(THE RECORDS begins)

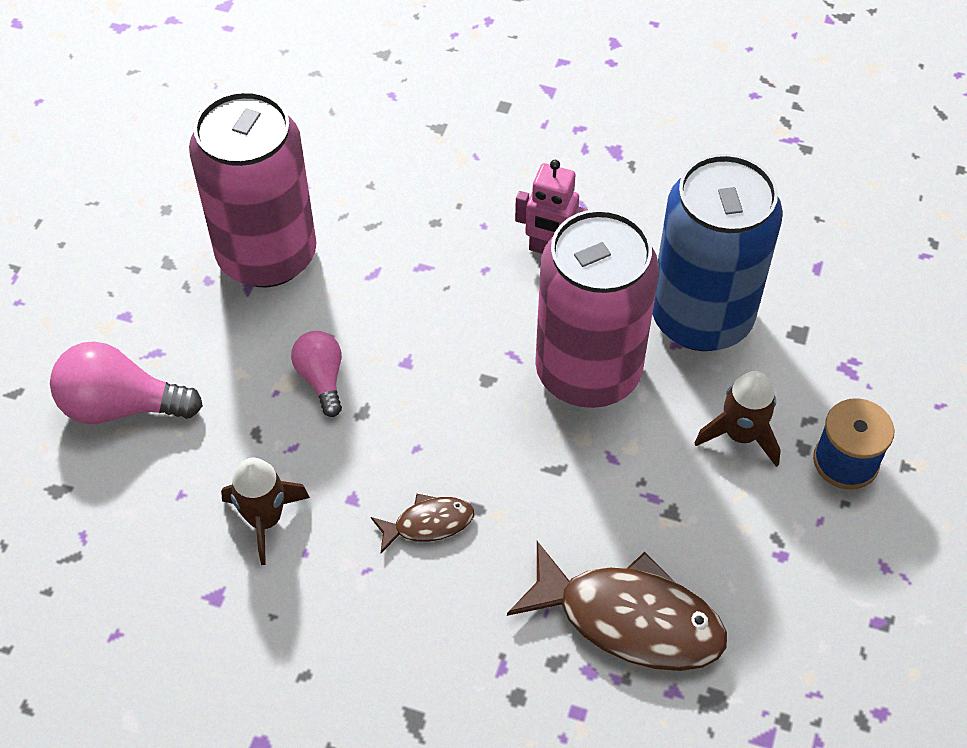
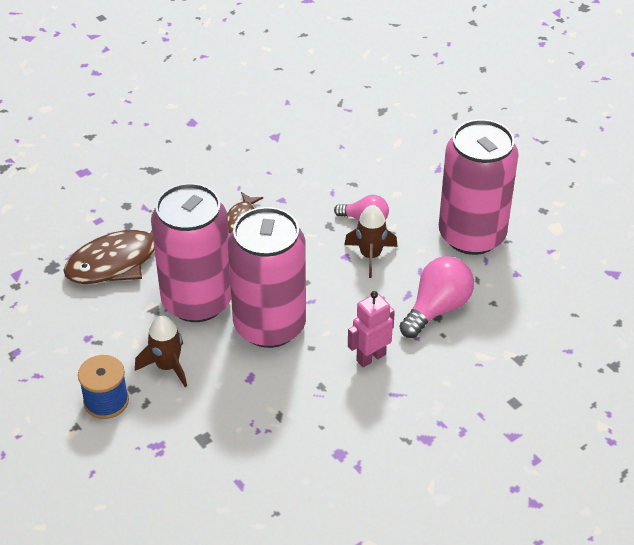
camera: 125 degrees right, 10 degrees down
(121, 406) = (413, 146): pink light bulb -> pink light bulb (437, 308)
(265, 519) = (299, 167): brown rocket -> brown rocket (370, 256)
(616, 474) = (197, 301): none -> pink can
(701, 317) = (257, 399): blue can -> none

(THE RECORDS ends)
(THE RECORDS begins)

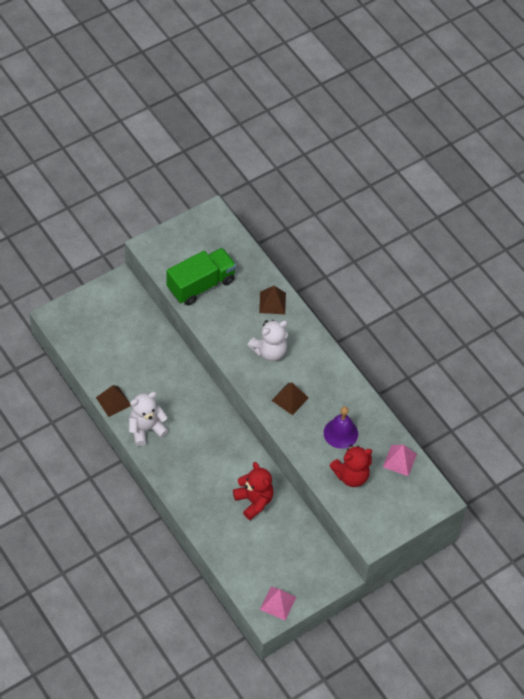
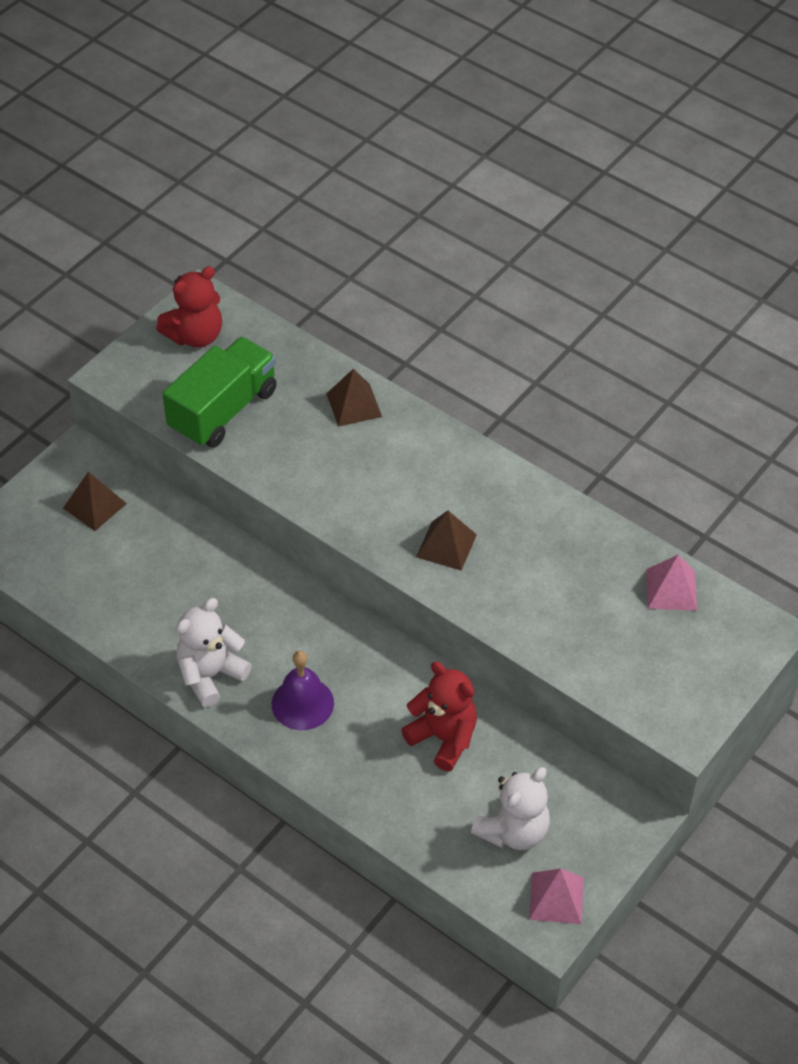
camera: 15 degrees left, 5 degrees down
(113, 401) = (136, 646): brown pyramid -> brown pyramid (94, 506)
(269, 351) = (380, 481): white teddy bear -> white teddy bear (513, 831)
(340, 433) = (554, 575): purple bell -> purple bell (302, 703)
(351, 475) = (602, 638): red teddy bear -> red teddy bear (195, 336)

(THE RECORDS ends)
(THE RECORDS begins)

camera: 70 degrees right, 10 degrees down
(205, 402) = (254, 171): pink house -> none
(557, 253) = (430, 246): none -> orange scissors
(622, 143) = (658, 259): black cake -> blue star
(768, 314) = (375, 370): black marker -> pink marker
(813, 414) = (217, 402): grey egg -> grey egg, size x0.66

(THE RECORDS ends)

• _REQUIRED ACTION_: Taking the material above, extract exactly and only the lines from the line with "(265, 519) = (299, 167): brown" to the line with "(701, 317) = (257, 399): blue can -> none", inclusive of both.

• _RESPONSE TO THIS EXERCISE_:
(265, 519) = (299, 167): brown rocket -> brown rocket (370, 256)
(616, 474) = (197, 301): none -> pink can
(701, 317) = (257, 399): blue can -> none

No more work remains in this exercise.